▸ Exercise goal
The reply to the records below should contain exactly the lines from the line with "(395, 298) = (523, 466): red jar -> none" through the line with "(706, 247) = (789, 802): turquoise", and nothing besides.

▸ Records for this task
════════════════════

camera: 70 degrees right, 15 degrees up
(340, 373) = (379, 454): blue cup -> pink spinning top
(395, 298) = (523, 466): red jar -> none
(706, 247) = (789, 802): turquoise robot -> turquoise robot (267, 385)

════════════════════

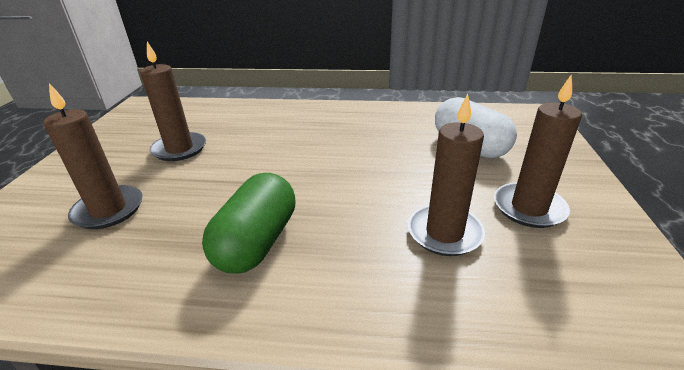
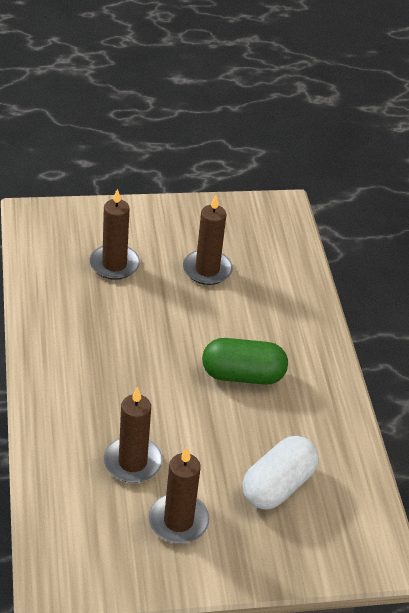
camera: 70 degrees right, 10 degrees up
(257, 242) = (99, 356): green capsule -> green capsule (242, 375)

════════════════════

▸ Output of the task
(395, 298) = (523, 466): red jar -> none
(706, 247) = (789, 802): turquoise robot -> turquoise robot (267, 385)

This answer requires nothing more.